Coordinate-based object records
***
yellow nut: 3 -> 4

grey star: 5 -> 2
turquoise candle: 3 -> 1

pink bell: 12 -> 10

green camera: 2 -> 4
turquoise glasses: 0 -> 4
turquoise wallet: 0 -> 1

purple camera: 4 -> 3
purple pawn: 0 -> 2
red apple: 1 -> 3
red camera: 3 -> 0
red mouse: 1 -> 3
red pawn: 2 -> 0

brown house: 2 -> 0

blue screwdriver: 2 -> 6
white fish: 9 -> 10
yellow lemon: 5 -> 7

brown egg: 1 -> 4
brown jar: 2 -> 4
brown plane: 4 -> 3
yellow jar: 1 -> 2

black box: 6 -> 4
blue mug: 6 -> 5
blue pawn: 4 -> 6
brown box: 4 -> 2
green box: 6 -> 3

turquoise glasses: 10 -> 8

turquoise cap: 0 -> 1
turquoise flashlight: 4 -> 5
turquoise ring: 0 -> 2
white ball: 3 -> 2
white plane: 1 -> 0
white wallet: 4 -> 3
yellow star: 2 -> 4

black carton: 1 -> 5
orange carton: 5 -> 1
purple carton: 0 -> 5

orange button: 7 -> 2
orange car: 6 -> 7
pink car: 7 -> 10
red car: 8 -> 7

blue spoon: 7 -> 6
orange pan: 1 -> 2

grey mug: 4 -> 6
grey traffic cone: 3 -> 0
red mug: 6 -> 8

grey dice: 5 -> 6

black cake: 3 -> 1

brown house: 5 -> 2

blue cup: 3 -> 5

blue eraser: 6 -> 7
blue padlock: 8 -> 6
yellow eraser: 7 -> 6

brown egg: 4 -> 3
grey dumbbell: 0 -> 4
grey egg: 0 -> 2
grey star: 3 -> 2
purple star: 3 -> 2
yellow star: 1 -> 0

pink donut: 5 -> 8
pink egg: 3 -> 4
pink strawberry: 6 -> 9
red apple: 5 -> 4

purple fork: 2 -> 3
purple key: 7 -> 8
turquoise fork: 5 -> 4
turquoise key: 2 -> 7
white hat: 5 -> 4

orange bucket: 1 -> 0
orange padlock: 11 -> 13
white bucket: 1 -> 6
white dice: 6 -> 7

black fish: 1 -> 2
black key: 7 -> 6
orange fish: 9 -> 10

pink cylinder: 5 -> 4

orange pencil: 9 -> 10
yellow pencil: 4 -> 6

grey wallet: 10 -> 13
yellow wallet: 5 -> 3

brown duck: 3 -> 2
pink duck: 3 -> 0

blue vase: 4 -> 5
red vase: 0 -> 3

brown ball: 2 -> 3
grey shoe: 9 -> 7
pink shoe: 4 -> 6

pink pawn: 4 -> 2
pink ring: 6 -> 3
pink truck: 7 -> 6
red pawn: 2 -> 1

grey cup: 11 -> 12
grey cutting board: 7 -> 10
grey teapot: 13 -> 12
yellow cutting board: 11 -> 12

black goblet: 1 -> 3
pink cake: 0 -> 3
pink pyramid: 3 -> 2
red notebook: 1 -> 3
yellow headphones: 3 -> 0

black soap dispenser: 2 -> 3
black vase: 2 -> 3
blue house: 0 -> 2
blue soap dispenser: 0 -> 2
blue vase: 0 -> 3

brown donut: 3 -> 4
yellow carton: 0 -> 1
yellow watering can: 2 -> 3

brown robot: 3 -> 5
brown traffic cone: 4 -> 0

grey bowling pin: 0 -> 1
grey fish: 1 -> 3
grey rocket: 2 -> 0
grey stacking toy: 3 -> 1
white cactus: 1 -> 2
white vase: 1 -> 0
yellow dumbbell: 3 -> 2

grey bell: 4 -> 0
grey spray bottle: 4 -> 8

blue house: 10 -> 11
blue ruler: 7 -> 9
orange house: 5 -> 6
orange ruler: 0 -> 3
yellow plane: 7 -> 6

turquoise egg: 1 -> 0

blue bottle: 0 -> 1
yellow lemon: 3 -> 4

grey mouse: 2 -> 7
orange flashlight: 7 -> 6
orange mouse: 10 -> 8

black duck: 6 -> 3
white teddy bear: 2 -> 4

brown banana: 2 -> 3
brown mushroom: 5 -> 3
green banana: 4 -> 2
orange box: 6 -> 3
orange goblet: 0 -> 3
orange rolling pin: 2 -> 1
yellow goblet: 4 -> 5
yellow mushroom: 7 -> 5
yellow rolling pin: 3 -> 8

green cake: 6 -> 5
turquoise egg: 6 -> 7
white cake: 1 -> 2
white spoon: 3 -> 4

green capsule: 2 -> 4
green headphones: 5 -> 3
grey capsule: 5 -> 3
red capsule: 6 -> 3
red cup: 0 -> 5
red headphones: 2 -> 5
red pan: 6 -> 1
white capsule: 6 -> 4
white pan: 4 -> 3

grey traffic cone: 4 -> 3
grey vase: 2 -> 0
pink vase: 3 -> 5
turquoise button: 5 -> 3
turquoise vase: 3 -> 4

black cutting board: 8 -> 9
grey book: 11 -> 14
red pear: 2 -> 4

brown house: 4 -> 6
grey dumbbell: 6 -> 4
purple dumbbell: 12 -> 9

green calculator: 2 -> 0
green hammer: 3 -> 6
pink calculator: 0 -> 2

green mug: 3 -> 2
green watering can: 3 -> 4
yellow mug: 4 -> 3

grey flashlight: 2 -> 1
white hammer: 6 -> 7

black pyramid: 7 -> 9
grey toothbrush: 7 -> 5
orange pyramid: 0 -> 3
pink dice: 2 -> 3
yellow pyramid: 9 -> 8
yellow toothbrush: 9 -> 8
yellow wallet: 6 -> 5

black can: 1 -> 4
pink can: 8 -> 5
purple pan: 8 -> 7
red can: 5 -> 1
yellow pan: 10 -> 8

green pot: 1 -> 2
***
=== Work required ===
Give back exactly the lines above, from the line containing "black goblet: 1 -> 3" through the line containing "orange box: 6 -> 3", with both end lines and nothing more.

=== Answer for this exercise ===
black goblet: 1 -> 3
pink cake: 0 -> 3
pink pyramid: 3 -> 2
red notebook: 1 -> 3
yellow headphones: 3 -> 0

black soap dispenser: 2 -> 3
black vase: 2 -> 3
blue house: 0 -> 2
blue soap dispenser: 0 -> 2
blue vase: 0 -> 3

brown donut: 3 -> 4
yellow carton: 0 -> 1
yellow watering can: 2 -> 3

brown robot: 3 -> 5
brown traffic cone: 4 -> 0

grey bowling pin: 0 -> 1
grey fish: 1 -> 3
grey rocket: 2 -> 0
grey stacking toy: 3 -> 1
white cactus: 1 -> 2
white vase: 1 -> 0
yellow dumbbell: 3 -> 2

grey bell: 4 -> 0
grey spray bottle: 4 -> 8

blue house: 10 -> 11
blue ruler: 7 -> 9
orange house: 5 -> 6
orange ruler: 0 -> 3
yellow plane: 7 -> 6

turquoise egg: 1 -> 0

blue bottle: 0 -> 1
yellow lemon: 3 -> 4

grey mouse: 2 -> 7
orange flashlight: 7 -> 6
orange mouse: 10 -> 8

black duck: 6 -> 3
white teddy bear: 2 -> 4

brown banana: 2 -> 3
brown mushroom: 5 -> 3
green banana: 4 -> 2
orange box: 6 -> 3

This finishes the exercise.